PROBLEM STATEMENT
Return the lines beginning at the one that contains "LUX pin SCL: D1 -> D5" and running to the end of the records, exactly and with nothing else. Omit pictures.

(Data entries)
______

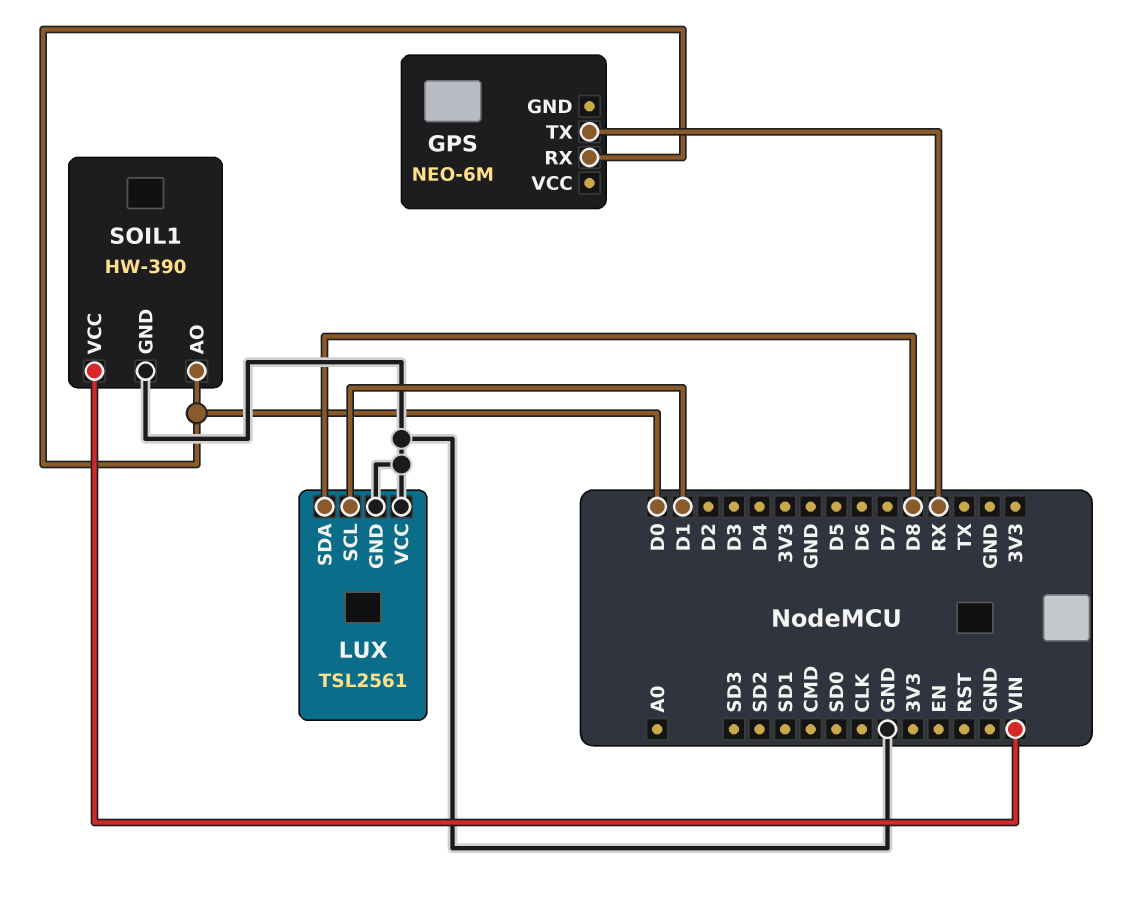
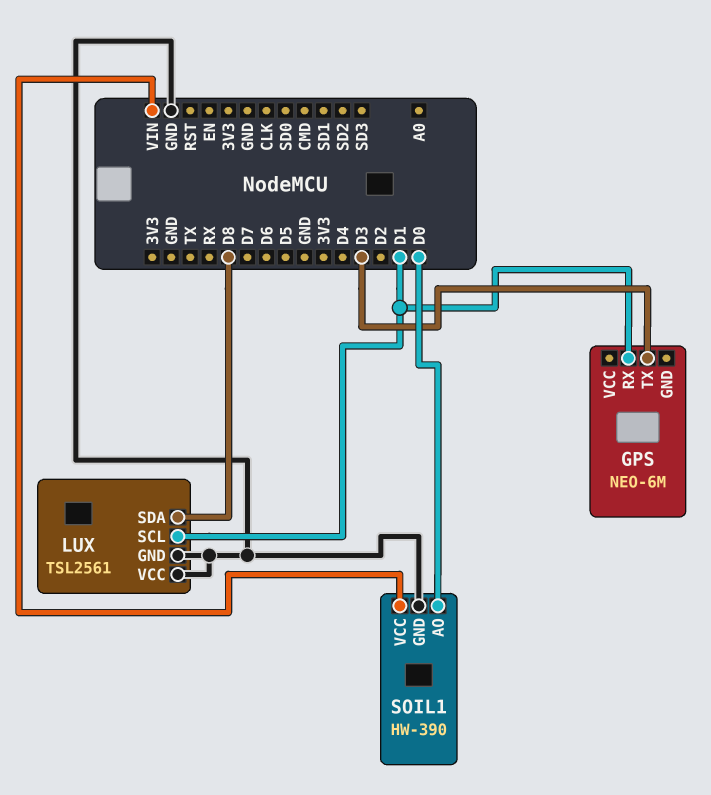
GPS pin RX: D0 -> D1
GPS pin TX: RX -> D3

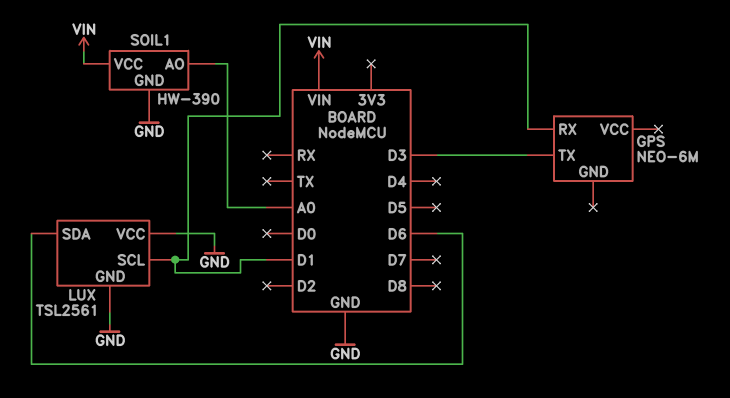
LUX pin SDA: D8 -> D6
SOIL1 pin AO: D0 -> A0

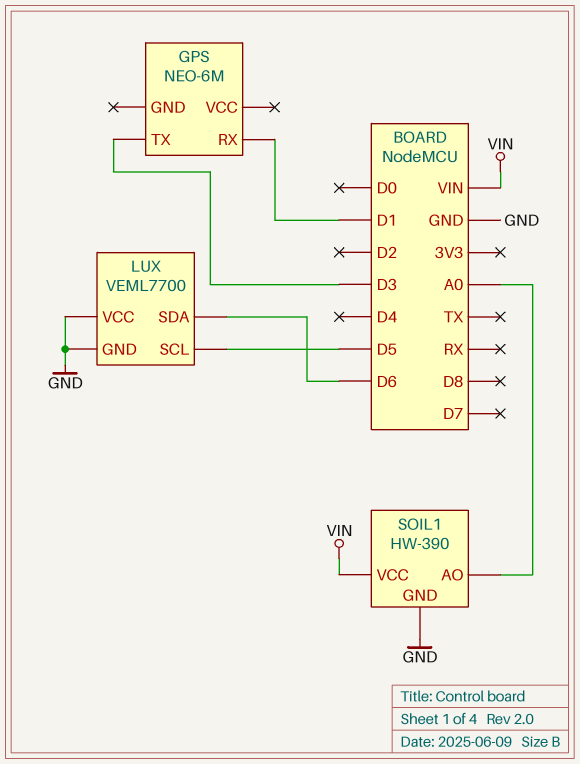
LUX: TSL2561 -> VEML7700
LUX pin SCL: D1 -> D5

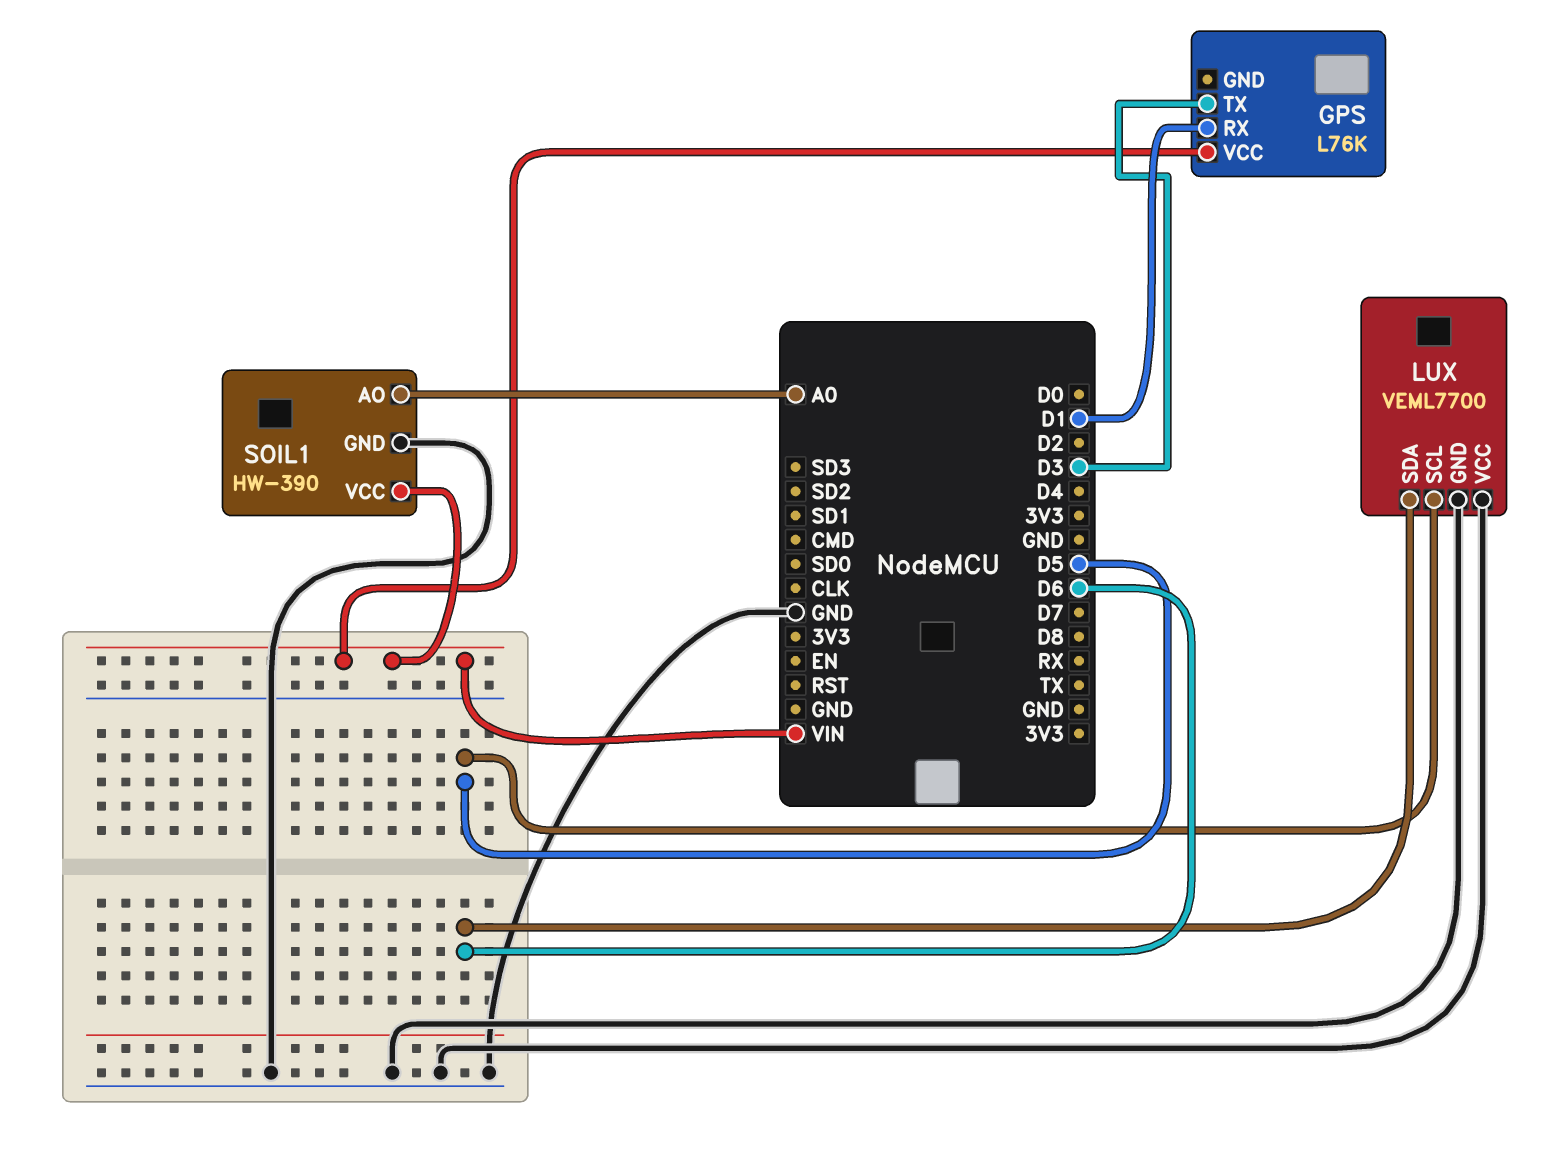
GPS: NEO-6M -> L76K
GPS pin VCC: none -> VIN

______

SOLUTION
LUX pin SCL: D1 -> D5

GPS: NEO-6M -> L76K
GPS pin VCC: none -> VIN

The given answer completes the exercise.